(Data entries)

=== Begin Enclosure ===

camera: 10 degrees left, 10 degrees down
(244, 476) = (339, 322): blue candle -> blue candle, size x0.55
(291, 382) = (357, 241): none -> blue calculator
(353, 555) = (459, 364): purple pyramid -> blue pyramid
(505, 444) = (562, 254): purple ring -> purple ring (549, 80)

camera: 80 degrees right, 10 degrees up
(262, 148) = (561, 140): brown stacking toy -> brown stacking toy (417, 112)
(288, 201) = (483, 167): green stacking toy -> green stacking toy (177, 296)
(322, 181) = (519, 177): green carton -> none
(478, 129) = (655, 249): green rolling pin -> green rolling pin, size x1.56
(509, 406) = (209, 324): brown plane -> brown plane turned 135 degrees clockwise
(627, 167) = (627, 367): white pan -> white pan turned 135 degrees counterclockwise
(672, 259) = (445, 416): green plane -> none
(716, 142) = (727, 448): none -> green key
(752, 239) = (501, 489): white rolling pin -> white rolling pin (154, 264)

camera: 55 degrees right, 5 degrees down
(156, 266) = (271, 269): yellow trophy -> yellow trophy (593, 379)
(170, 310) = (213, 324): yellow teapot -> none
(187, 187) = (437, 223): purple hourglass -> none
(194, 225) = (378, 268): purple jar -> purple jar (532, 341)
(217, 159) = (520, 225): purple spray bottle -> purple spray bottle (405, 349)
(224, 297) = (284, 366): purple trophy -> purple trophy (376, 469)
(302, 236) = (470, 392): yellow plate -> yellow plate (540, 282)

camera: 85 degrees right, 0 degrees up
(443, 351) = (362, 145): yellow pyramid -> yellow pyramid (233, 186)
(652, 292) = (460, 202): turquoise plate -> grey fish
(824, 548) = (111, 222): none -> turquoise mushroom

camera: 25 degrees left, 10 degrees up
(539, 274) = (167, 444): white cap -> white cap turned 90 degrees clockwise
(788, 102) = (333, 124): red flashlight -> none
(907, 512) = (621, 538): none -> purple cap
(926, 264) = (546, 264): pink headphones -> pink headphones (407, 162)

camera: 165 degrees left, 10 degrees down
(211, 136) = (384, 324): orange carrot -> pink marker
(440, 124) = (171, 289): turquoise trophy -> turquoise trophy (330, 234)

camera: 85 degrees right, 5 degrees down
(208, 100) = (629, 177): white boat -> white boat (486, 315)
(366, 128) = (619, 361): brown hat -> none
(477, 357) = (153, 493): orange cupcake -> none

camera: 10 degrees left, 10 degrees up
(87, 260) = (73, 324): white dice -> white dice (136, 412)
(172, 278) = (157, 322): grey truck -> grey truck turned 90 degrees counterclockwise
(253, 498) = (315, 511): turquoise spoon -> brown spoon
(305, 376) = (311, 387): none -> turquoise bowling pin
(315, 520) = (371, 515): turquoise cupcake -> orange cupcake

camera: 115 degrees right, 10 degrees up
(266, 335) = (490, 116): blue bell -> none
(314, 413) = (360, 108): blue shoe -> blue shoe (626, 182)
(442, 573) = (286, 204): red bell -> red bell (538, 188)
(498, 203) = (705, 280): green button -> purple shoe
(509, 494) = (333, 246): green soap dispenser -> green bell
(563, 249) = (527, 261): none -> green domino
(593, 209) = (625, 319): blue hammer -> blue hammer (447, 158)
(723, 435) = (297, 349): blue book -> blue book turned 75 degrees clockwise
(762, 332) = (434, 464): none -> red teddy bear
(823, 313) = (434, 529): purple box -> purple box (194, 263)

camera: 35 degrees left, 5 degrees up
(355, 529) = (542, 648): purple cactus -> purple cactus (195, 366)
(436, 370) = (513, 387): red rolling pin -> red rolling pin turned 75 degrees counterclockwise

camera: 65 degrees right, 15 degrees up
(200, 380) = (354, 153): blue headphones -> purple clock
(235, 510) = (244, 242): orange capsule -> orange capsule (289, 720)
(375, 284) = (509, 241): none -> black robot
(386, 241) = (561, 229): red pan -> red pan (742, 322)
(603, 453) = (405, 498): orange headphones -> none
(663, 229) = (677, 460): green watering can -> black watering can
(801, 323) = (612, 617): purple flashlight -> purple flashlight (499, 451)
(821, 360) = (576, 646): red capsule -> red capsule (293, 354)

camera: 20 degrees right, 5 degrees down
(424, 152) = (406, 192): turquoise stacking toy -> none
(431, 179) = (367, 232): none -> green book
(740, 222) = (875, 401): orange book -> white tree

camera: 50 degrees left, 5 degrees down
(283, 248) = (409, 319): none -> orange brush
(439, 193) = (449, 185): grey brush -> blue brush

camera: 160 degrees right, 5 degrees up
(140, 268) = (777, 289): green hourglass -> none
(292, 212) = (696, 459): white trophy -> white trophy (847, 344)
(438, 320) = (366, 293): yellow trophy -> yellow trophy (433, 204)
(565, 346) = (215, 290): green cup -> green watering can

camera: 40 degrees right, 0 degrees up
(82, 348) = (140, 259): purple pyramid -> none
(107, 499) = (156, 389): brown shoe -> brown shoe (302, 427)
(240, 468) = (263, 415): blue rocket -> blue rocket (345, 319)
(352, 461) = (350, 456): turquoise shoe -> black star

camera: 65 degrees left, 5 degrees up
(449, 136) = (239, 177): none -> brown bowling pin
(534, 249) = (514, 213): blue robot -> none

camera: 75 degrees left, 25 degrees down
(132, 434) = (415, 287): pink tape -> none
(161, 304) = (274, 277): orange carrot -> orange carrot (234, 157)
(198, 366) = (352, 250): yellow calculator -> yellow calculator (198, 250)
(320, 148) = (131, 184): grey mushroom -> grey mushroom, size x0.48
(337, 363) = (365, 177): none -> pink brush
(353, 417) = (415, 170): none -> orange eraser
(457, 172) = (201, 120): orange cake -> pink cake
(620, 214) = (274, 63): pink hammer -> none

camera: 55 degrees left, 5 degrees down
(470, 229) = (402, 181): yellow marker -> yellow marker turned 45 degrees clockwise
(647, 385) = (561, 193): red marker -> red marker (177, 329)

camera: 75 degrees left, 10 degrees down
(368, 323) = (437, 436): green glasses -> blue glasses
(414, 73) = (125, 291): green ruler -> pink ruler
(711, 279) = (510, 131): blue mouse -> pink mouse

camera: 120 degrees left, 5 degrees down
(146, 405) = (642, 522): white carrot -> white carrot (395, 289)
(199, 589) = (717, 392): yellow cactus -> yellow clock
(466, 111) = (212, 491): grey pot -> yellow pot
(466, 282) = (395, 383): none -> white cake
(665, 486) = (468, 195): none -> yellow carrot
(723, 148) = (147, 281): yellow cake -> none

=== End Enclosure ===

:: Directions ::
All that is wanted is an exact copy of the lines above from the one with "(211, 136) = (384, 324): orange" through the one with "(762, 332) = (434, 464): none", with both ends included.

:: Task response ::
(211, 136) = (384, 324): orange carrot -> pink marker
(440, 124) = (171, 289): turquoise trophy -> turquoise trophy (330, 234)

camera: 85 degrees right, 5 degrees down
(208, 100) = (629, 177): white boat -> white boat (486, 315)
(366, 128) = (619, 361): brown hat -> none
(477, 357) = (153, 493): orange cupcake -> none

camera: 10 degrees left, 10 degrees up
(87, 260) = (73, 324): white dice -> white dice (136, 412)
(172, 278) = (157, 322): grey truck -> grey truck turned 90 degrees counterclockwise
(253, 498) = (315, 511): turquoise spoon -> brown spoon
(305, 376) = (311, 387): none -> turquoise bowling pin
(315, 520) = (371, 515): turquoise cupcake -> orange cupcake

camera: 115 degrees right, 10 degrees up
(266, 335) = (490, 116): blue bell -> none
(314, 413) = (360, 108): blue shoe -> blue shoe (626, 182)
(442, 573) = (286, 204): red bell -> red bell (538, 188)
(498, 203) = (705, 280): green button -> purple shoe
(509, 494) = (333, 246): green soap dispenser -> green bell
(563, 249) = (527, 261): none -> green domino
(593, 209) = (625, 319): blue hammer -> blue hammer (447, 158)
(723, 435) = (297, 349): blue book -> blue book turned 75 degrees clockwise
(762, 332) = (434, 464): none -> red teddy bear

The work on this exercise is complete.